* **Task to carry out**
Return verbatim every line from the first line of the data below to the line that contains "black bottle [139,267,220,424]", inclusive, and no further.

**********

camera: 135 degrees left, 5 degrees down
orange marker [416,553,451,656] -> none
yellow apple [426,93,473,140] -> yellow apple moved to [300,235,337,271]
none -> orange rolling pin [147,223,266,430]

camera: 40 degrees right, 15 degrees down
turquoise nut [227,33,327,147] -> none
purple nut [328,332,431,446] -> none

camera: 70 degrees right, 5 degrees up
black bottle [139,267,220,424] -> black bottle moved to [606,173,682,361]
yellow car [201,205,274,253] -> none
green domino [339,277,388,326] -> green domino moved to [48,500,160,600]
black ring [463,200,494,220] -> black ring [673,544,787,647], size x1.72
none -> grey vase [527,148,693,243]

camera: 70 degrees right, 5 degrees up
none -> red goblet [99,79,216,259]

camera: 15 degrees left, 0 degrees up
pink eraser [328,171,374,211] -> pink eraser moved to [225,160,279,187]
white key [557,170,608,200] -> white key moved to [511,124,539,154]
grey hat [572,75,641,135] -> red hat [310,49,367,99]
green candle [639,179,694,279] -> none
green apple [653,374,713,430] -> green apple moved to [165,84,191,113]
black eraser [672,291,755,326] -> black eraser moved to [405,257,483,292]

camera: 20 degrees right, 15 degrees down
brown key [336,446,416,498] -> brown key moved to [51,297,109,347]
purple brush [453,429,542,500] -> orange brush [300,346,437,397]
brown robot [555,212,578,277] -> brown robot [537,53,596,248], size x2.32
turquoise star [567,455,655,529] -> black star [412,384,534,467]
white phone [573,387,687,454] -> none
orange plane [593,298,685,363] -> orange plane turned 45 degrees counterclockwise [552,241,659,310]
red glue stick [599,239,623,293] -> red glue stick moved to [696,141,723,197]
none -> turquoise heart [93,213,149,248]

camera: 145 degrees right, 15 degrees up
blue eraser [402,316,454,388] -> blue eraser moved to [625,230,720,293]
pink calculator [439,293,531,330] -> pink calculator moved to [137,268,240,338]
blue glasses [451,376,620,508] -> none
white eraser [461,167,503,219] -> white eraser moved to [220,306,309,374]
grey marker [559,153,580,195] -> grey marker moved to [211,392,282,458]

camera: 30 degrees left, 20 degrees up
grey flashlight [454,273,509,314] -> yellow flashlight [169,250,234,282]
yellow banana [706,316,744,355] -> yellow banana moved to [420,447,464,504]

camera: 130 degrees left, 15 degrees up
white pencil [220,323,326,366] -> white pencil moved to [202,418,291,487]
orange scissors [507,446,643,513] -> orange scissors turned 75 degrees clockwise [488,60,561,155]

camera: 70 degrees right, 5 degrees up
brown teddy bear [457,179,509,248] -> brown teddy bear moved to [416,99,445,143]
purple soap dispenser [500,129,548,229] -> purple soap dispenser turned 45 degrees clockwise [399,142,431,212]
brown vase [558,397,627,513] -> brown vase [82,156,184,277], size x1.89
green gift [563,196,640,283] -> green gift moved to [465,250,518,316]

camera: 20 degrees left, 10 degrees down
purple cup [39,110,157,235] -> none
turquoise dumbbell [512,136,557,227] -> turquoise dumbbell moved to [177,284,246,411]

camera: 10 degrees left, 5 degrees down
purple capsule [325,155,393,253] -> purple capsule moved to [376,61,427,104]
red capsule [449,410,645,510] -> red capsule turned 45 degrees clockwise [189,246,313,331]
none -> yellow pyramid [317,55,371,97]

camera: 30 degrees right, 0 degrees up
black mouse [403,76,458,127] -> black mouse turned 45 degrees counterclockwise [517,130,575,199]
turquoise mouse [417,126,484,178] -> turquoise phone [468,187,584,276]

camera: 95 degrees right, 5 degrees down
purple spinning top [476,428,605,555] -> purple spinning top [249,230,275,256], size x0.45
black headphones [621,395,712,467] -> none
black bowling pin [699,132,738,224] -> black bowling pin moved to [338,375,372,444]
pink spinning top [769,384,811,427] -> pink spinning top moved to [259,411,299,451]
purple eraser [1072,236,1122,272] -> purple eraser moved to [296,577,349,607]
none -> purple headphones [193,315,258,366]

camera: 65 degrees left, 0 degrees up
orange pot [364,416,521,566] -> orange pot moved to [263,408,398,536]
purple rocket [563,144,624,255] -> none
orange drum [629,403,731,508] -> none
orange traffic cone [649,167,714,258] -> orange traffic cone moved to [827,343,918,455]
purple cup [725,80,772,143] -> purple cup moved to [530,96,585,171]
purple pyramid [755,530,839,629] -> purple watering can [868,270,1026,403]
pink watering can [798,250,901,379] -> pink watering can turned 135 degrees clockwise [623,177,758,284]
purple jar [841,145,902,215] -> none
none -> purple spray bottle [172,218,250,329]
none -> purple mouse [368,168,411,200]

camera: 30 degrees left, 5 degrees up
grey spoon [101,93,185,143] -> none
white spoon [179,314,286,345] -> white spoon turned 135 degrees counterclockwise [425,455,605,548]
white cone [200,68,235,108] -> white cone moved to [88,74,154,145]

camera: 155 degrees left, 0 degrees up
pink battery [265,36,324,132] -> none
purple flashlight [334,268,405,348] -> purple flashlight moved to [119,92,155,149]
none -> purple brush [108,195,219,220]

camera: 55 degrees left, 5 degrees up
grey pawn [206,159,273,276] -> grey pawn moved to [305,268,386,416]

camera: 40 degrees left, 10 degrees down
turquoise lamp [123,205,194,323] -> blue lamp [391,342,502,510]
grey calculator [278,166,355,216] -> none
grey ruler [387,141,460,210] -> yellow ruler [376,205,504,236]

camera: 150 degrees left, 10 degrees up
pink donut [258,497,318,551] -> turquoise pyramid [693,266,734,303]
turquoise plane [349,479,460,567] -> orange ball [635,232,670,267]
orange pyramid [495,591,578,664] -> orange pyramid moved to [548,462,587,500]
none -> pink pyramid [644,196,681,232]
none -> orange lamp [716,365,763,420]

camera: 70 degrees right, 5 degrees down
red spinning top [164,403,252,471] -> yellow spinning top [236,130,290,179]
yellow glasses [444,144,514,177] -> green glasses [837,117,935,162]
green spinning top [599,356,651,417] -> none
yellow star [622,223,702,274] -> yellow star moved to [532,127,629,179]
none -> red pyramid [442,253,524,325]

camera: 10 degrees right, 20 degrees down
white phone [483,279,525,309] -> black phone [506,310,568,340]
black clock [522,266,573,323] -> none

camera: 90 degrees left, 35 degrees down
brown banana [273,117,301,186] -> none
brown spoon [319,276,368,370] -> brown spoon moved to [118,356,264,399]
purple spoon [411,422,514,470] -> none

**********

* **Answer**
camera: 135 degrees left, 5 degrees down
orange marker [416,553,451,656] -> none
yellow apple [426,93,473,140] -> yellow apple moved to [300,235,337,271]
none -> orange rolling pin [147,223,266,430]

camera: 40 degrees right, 15 degrees down
turquoise nut [227,33,327,147] -> none
purple nut [328,332,431,446] -> none

camera: 70 degrees right, 5 degrees up
black bottle [139,267,220,424] -> black bottle moved to [606,173,682,361]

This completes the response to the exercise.